(Beginning of Available data)
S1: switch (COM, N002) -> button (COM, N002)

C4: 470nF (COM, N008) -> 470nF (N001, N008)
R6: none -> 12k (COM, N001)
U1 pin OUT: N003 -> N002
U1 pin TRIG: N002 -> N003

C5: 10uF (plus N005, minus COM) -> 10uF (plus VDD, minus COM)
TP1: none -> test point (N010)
(End of Available data)
(Beginning of Available data)
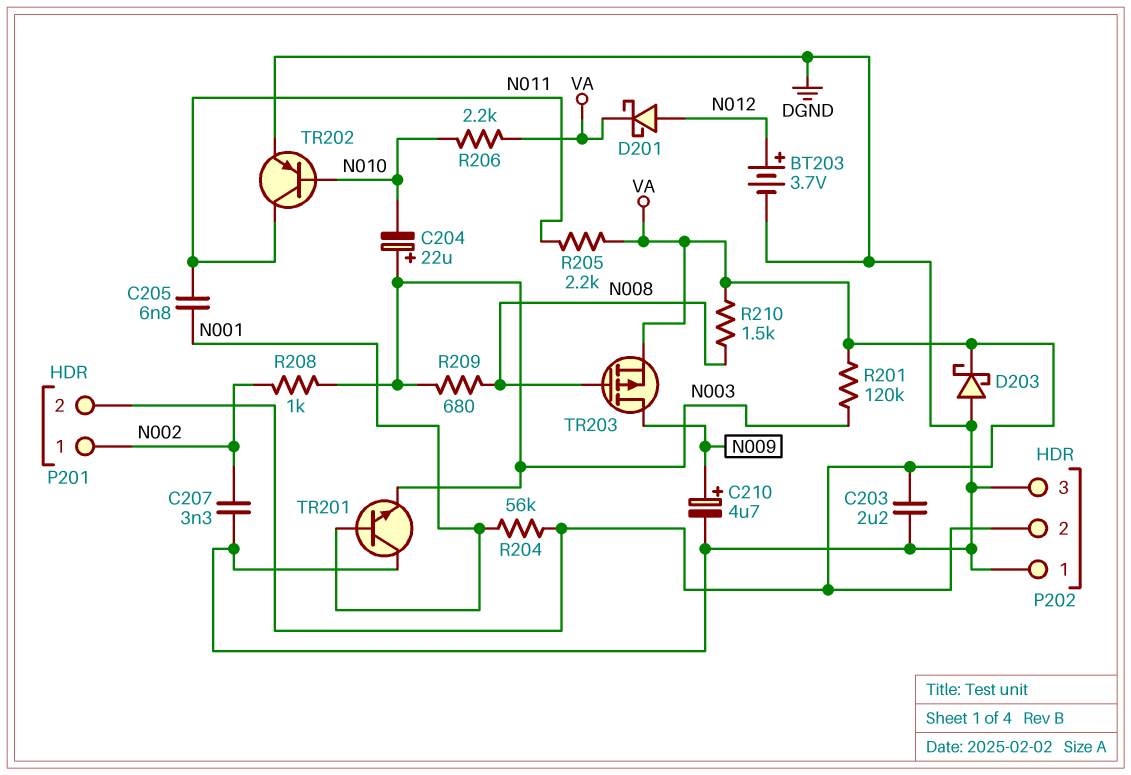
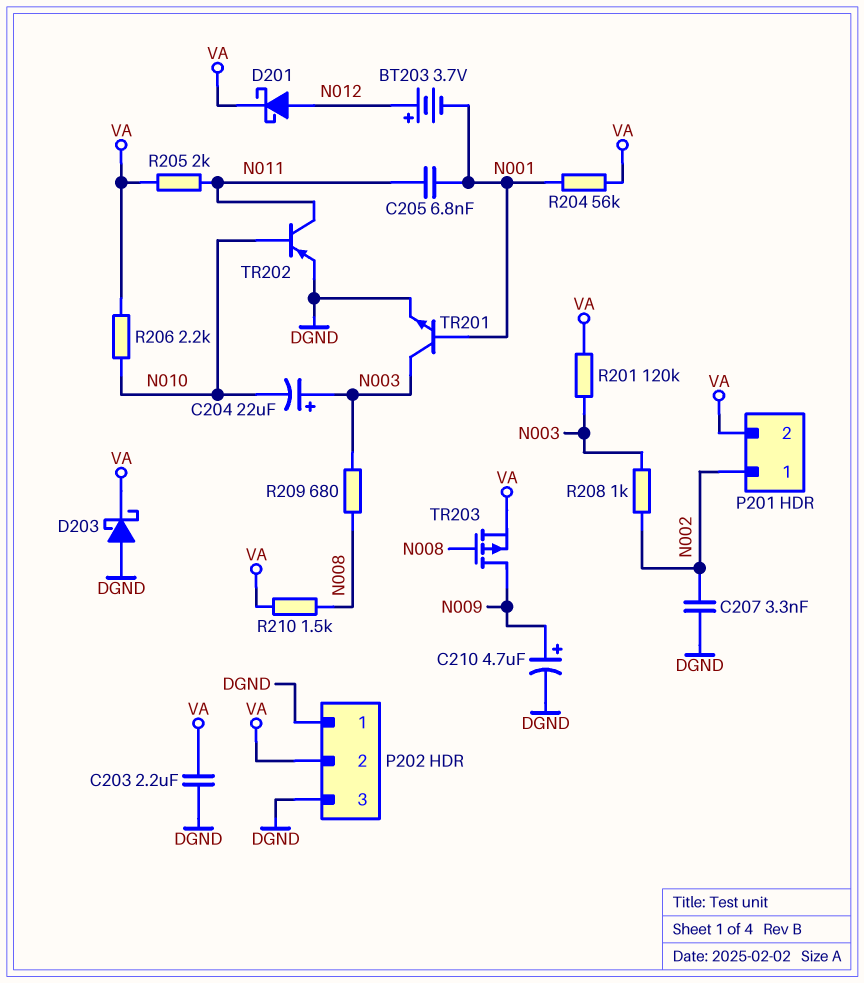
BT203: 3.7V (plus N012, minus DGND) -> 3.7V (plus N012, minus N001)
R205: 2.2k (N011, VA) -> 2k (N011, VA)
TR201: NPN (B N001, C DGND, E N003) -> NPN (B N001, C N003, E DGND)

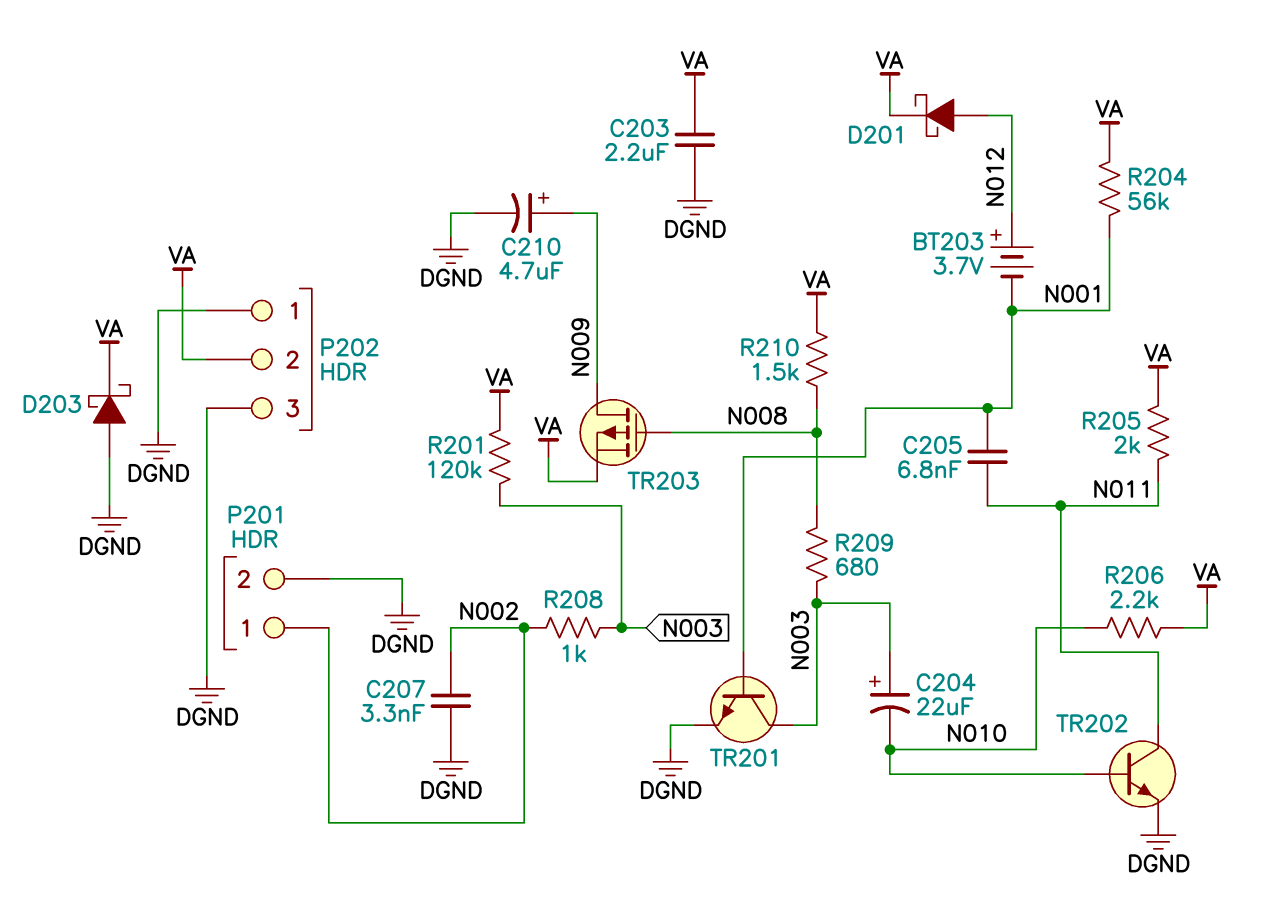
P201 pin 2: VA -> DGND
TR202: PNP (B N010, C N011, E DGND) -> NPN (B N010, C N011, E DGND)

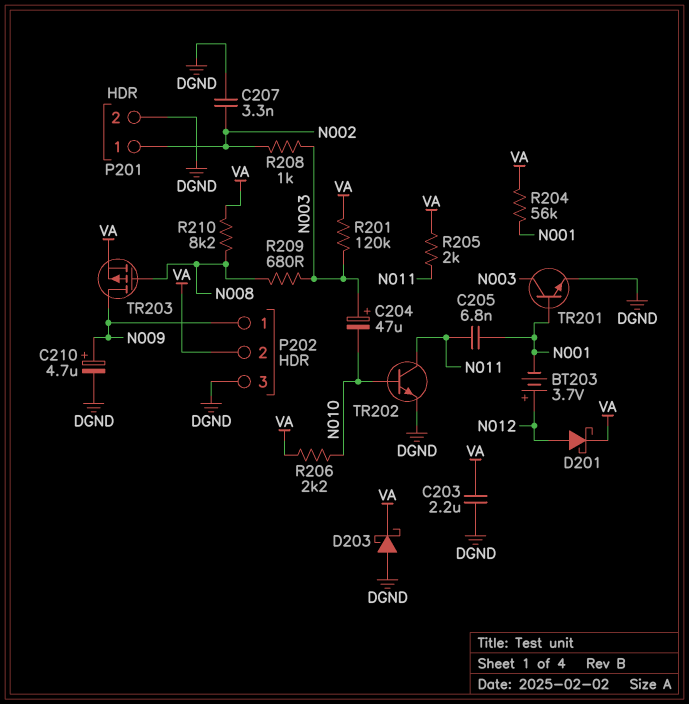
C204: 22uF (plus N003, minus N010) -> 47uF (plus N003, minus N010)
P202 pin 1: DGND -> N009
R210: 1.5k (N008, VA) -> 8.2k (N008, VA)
(End of Available data)
--- What you have to do ---
Using the data above, reproduce exactly the lines between those holding "S1: switch (COM, N002) -> button (COM, N002)" and "TP1: none -> test point (N010)", inclusive, and no others.

--- Final answer ---
S1: switch (COM, N002) -> button (COM, N002)

C4: 470nF (COM, N008) -> 470nF (N001, N008)
R6: none -> 12k (COM, N001)
U1 pin OUT: N003 -> N002
U1 pin TRIG: N002 -> N003

C5: 10uF (plus N005, minus COM) -> 10uF (plus VDD, minus COM)
TP1: none -> test point (N010)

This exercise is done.